* [EXERCISE DIRECTIONS] Please restate each line of the data below exactly. Omit all images.

(Stored records)

□ □ □ □

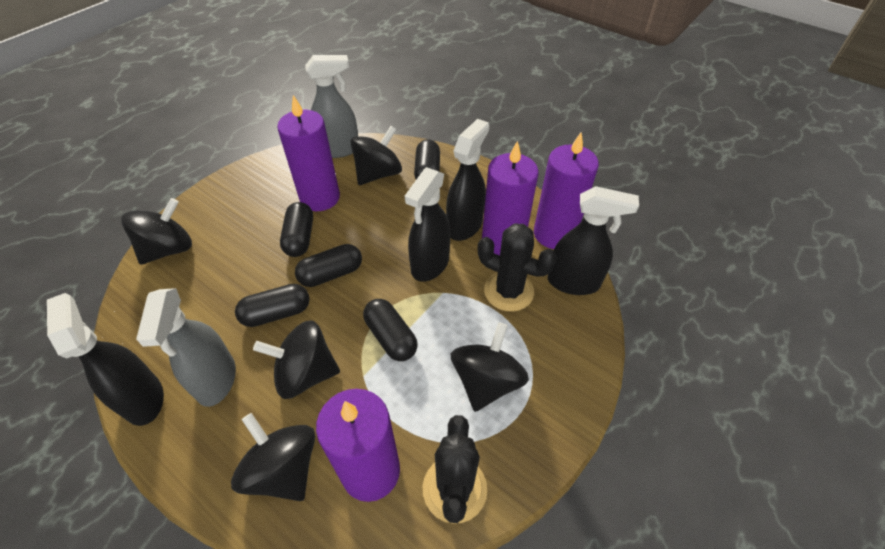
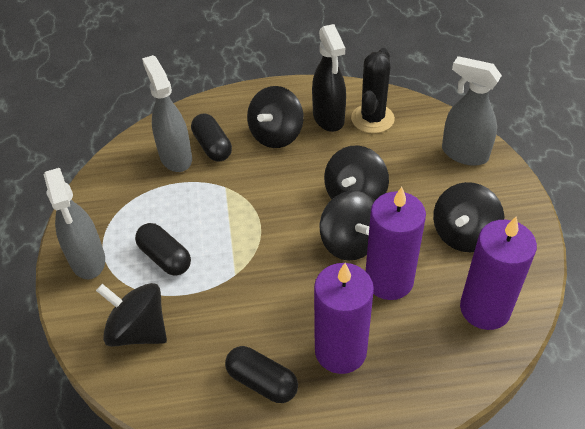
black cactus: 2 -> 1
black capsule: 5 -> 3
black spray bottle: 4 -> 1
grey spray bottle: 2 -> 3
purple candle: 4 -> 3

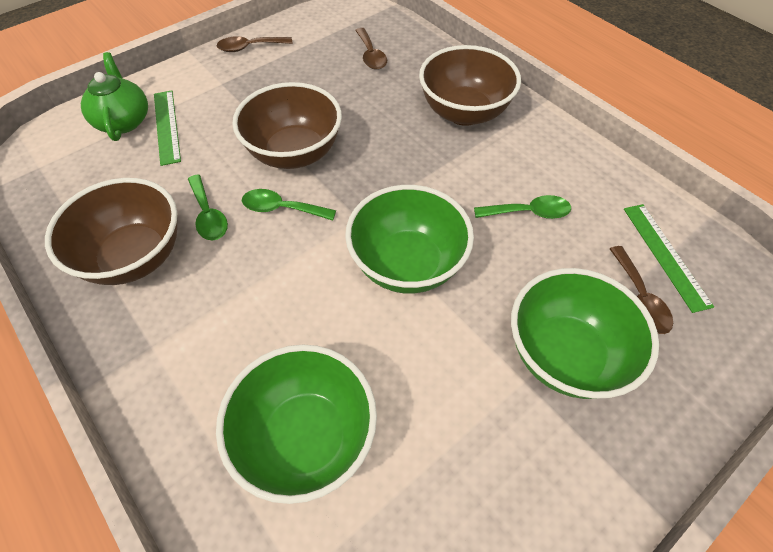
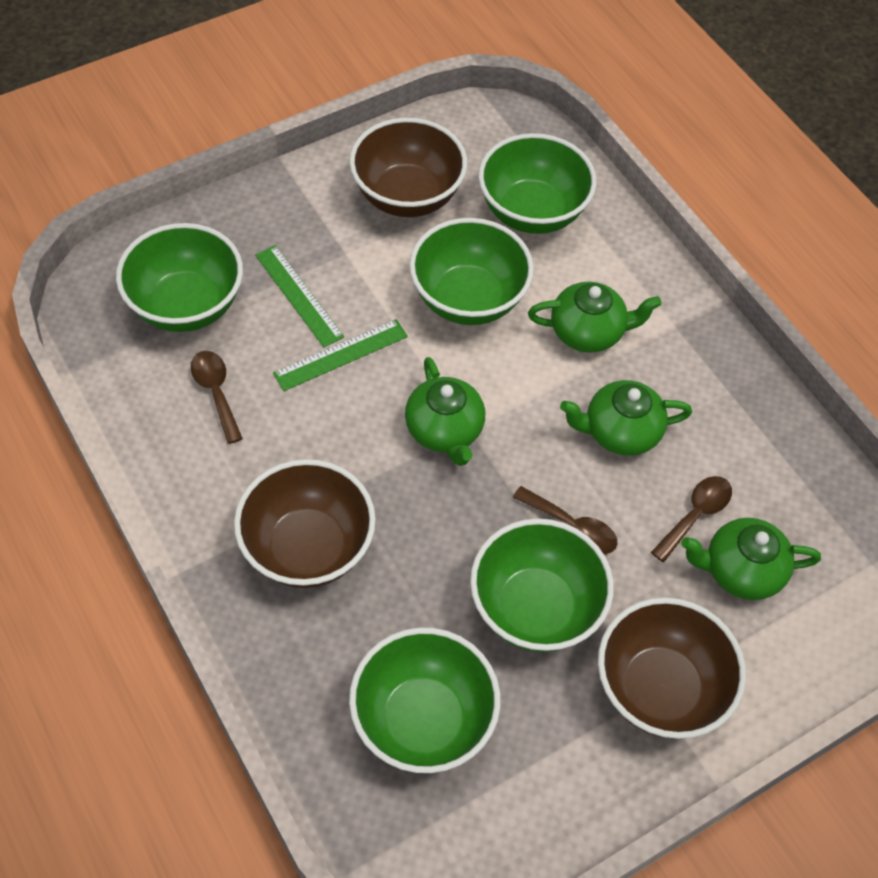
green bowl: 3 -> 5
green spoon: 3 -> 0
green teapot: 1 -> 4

□ □ □ □

* [WRITTEN SOLUTION]
black cactus: 2 -> 1
black capsule: 5 -> 3
black spray bottle: 4 -> 1
grey spray bottle: 2 -> 3
purple candle: 4 -> 3

green bowl: 3 -> 5
green spoon: 3 -> 0
green teapot: 1 -> 4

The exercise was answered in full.